Return all lines from the entries below in which the word "calculator" is present.

====== Given records

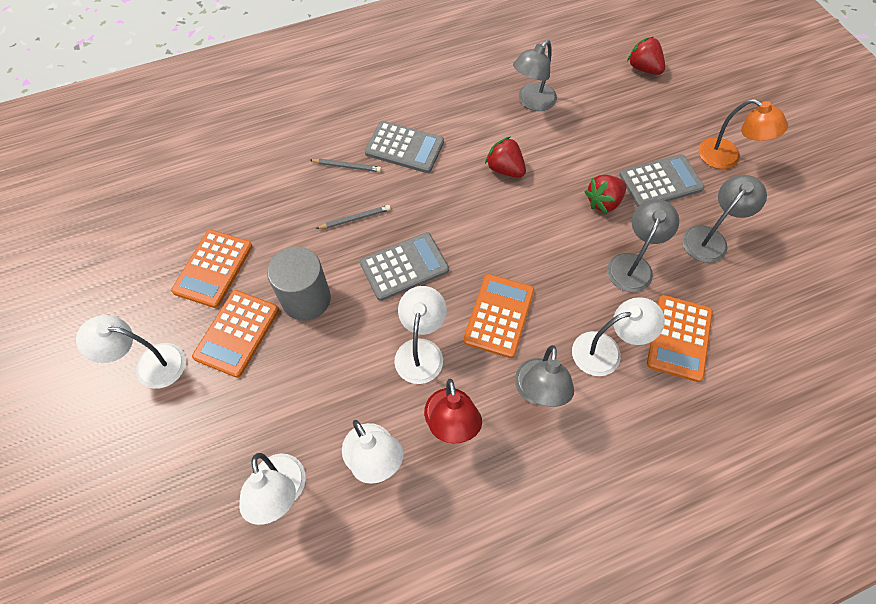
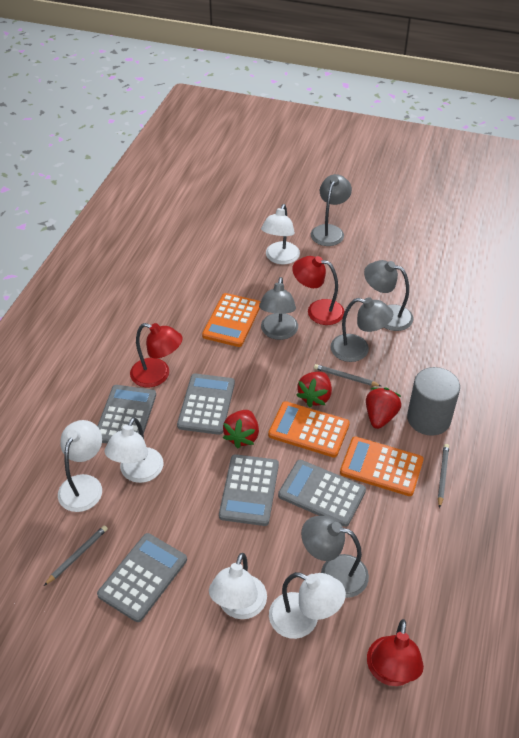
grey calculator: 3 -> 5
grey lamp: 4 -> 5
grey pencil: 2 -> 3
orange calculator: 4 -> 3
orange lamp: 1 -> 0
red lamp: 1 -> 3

============

Result ->
grey calculator: 3 -> 5
orange calculator: 4 -> 3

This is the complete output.